After locating the line with "camera: 100 degrees right, 0 degrees up" in the data that follows, return it and every later line exactly, up to and including the line with "(572, 84) = (686, 213): purple".

■ DATA SHOWN:
--*--

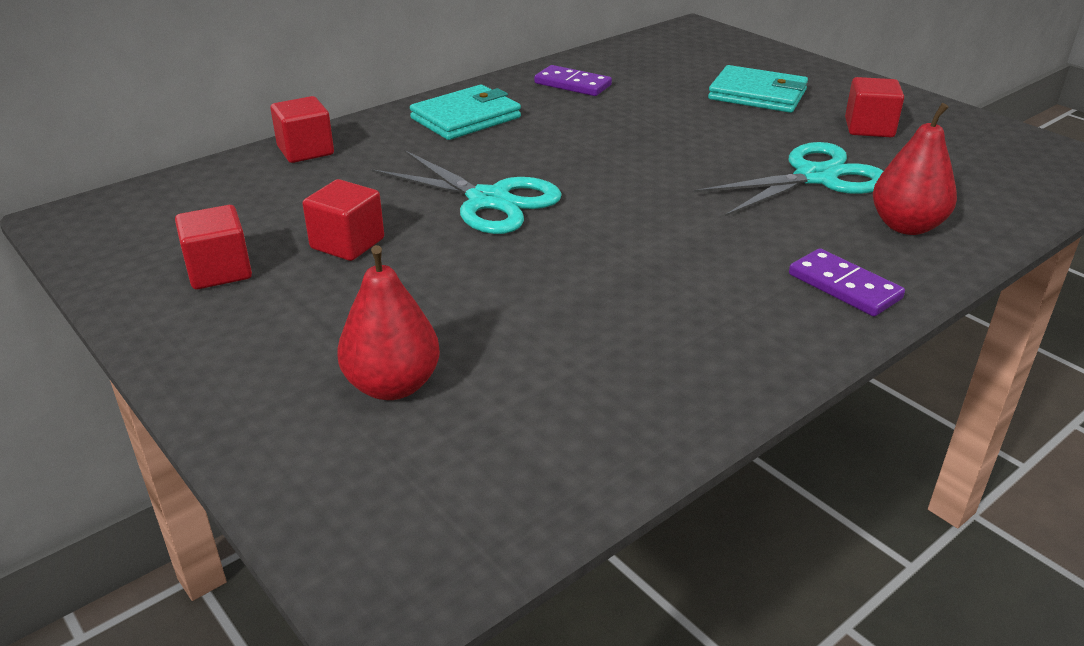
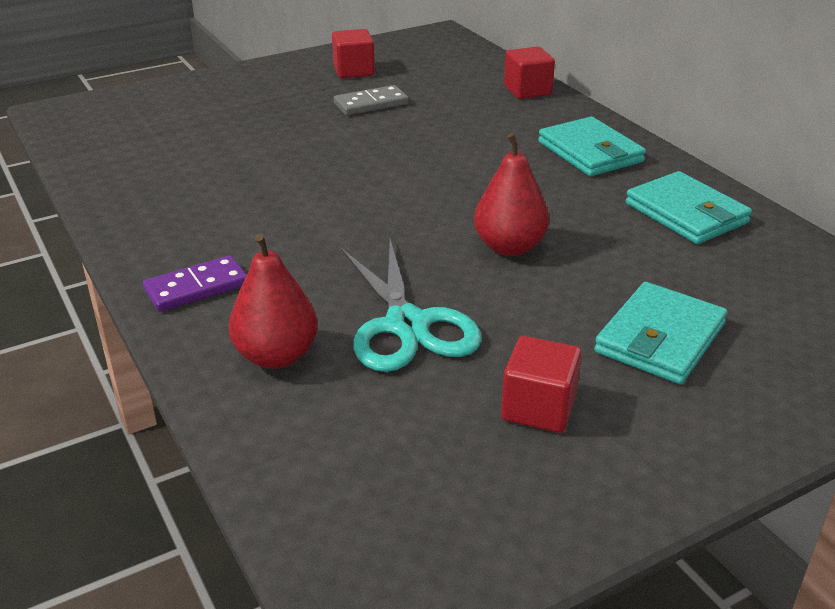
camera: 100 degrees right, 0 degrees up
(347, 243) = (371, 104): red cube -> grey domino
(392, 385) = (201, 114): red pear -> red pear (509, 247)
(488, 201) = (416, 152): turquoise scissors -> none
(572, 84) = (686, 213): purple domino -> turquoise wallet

--*--

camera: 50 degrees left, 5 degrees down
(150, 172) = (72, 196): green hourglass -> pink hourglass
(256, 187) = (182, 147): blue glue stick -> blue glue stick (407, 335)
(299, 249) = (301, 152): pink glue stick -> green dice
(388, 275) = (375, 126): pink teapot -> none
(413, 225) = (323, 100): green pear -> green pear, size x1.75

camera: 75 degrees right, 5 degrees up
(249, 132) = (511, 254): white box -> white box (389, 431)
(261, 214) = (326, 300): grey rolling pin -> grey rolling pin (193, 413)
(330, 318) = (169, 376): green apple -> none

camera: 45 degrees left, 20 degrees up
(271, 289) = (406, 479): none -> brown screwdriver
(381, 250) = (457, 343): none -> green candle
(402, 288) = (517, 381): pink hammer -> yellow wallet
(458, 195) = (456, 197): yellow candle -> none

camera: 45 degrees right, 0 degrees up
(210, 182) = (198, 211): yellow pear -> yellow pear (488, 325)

--*--

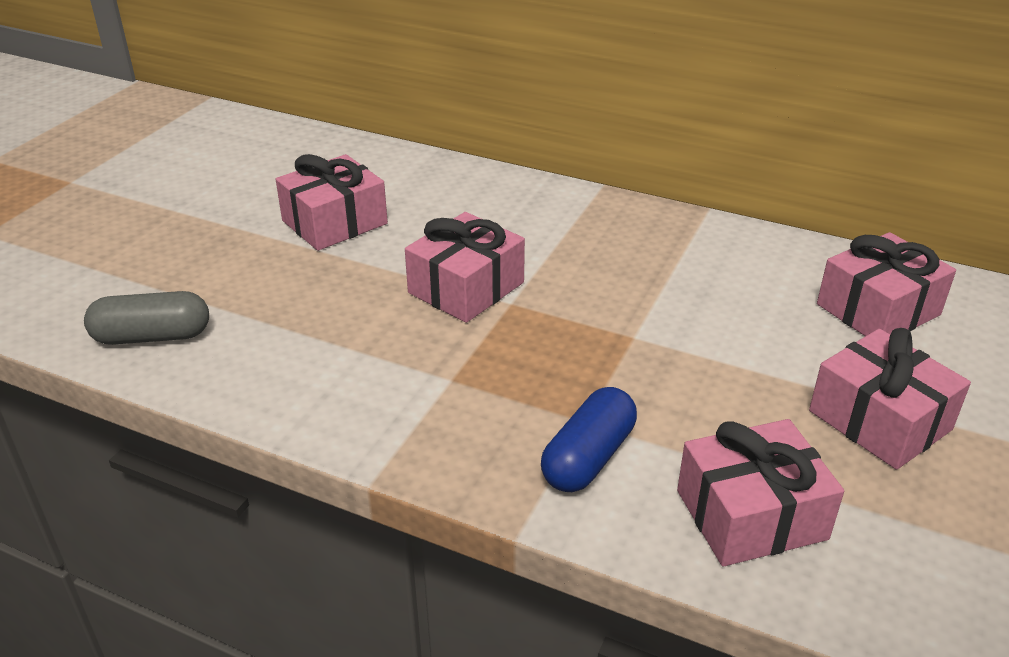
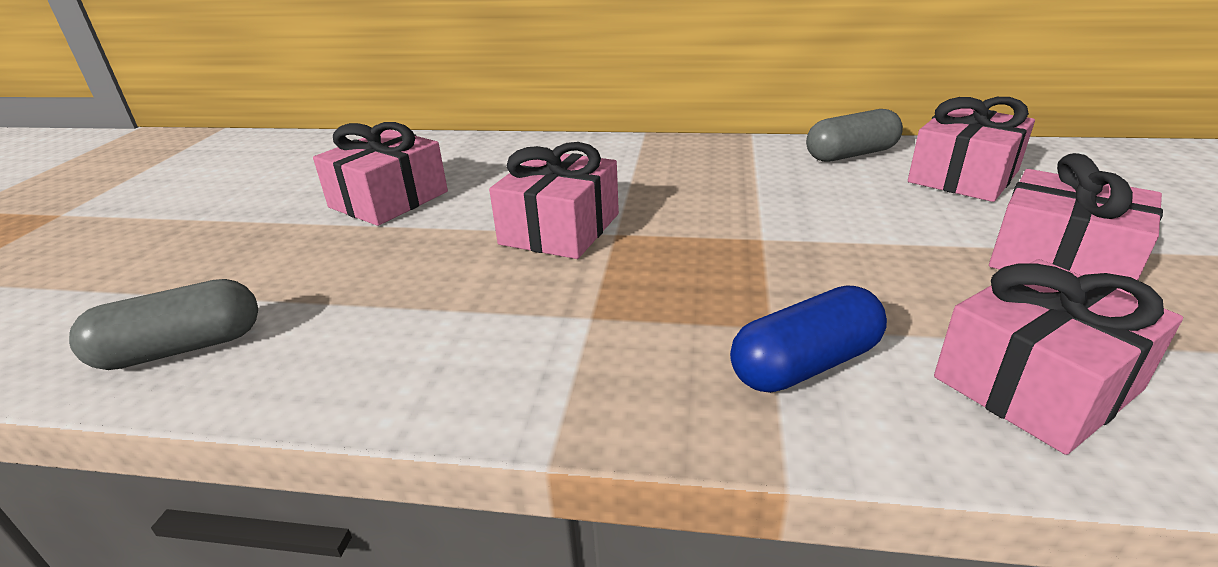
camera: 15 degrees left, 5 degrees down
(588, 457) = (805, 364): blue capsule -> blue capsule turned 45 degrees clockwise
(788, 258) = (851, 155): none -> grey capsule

--*--

■ RESPONSE:
camera: 100 degrees right, 0 degrees up
(347, 243) = (371, 104): red cube -> grey domino
(392, 385) = (201, 114): red pear -> red pear (509, 247)
(488, 201) = (416, 152): turquoise scissors -> none
(572, 84) = (686, 213): purple domino -> turquoise wallet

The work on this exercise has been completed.